Task instructions
In the material below, count the lines with the word "none" and state that number only.
** Provided data follows **
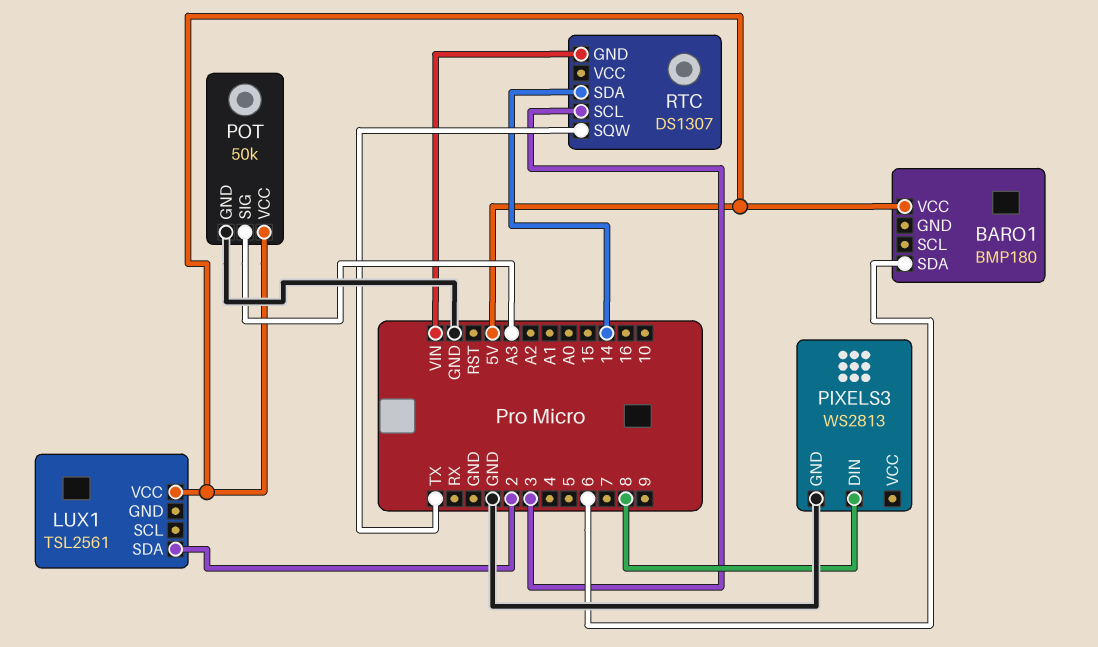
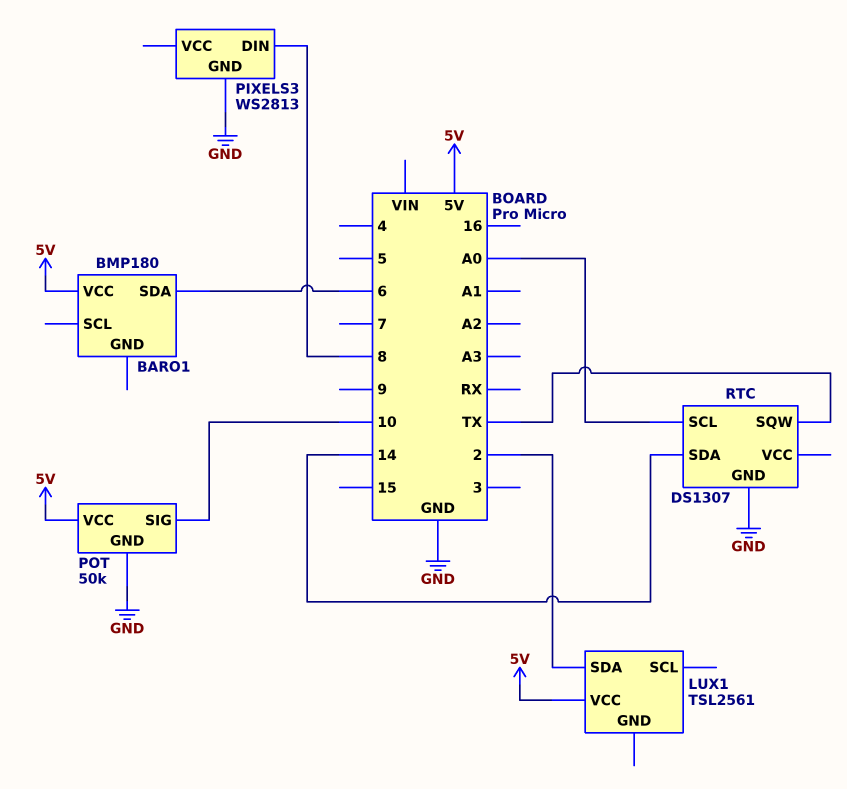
POT pin SIG: A3 -> 10
RTC pin GND: VIN -> GND
RTC pin SCL: 3 -> A0

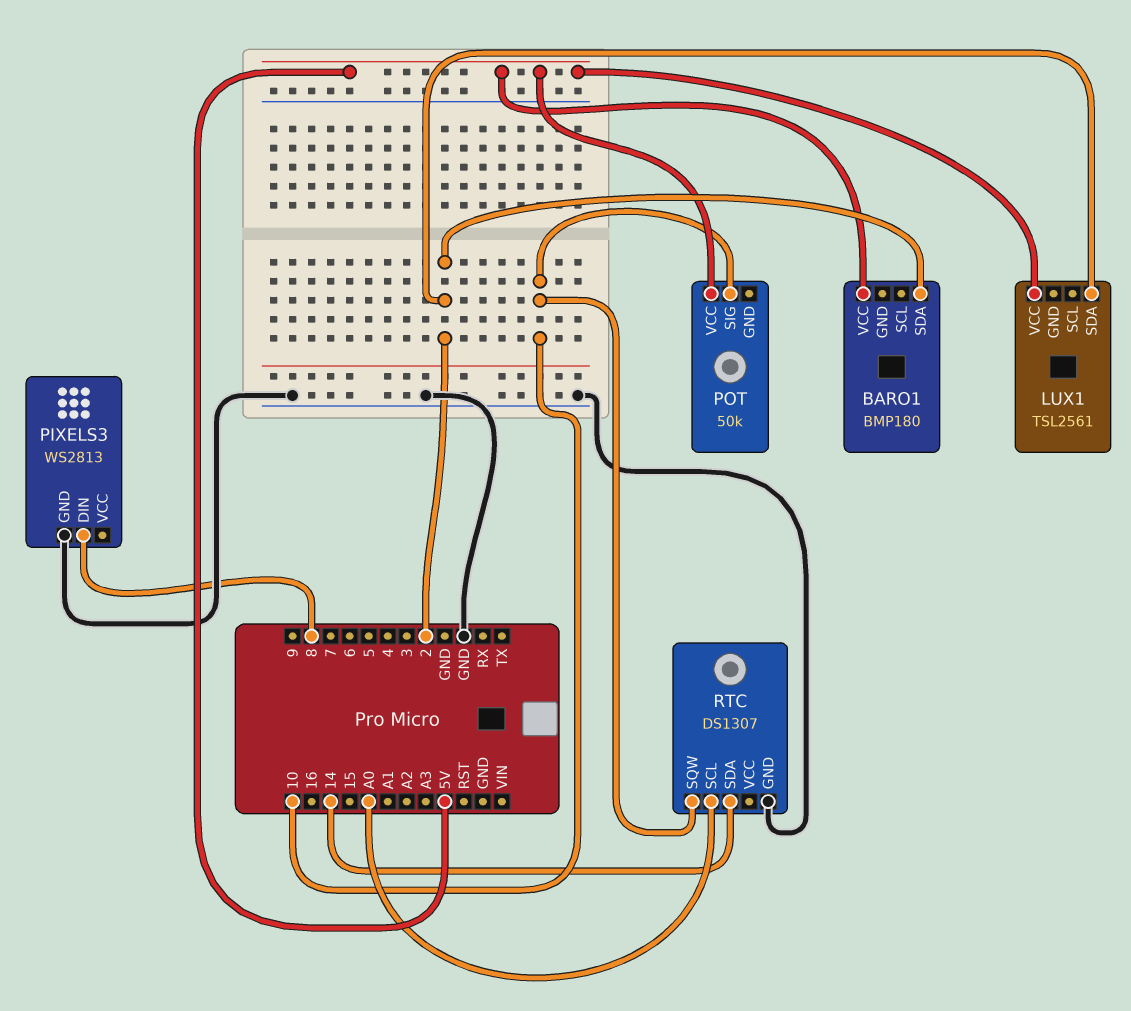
BARO1 pin SDA: 6 -> 2
POT pin GND: GND -> none
RTC pin SQW: TX -> 10

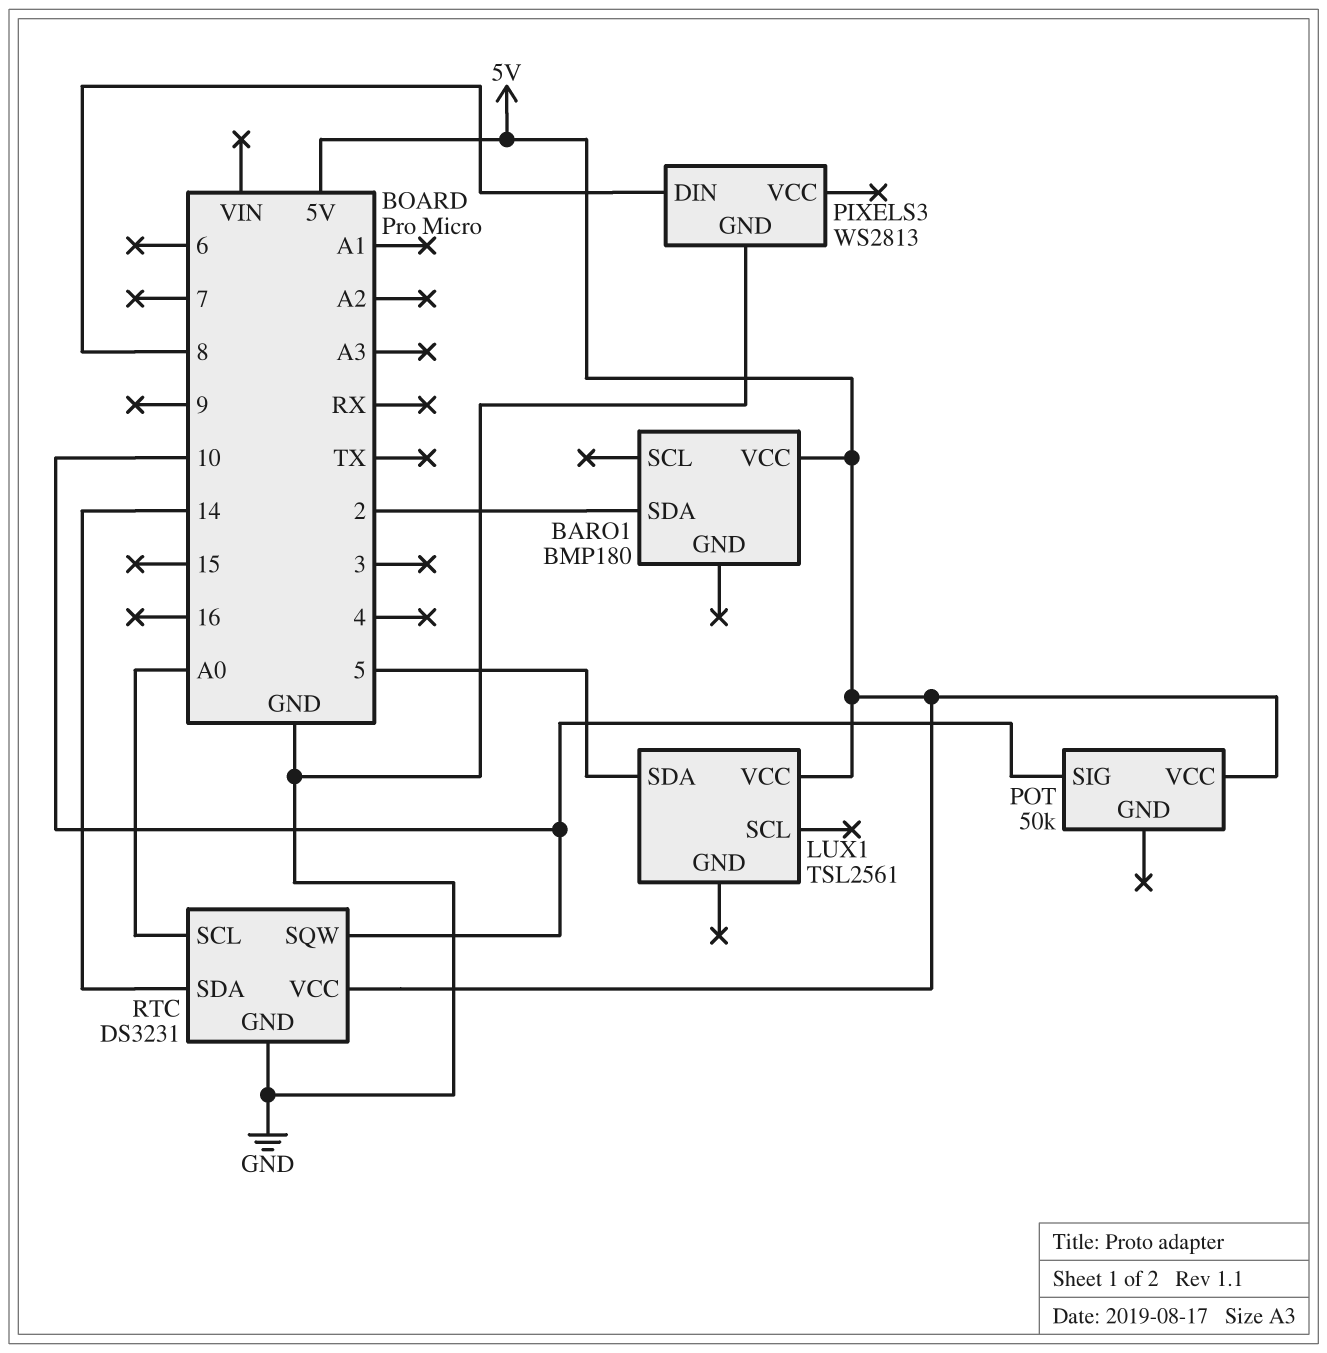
LUX1 pin SDA: 2 -> 5
RTC: DS1307 -> DS3231
RTC pin VCC: none -> 5V

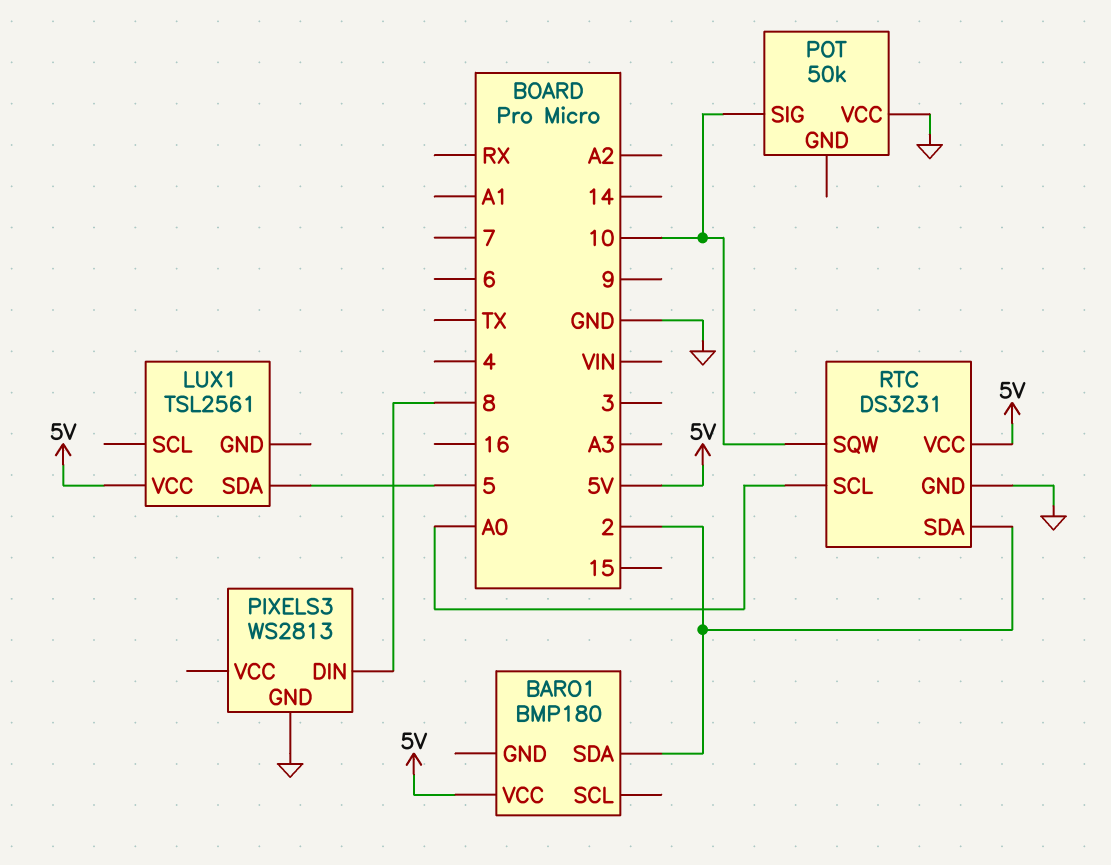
POT pin VCC: 5V -> GND
RTC pin SDA: 14 -> 2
** End of Provided data **
Task output
2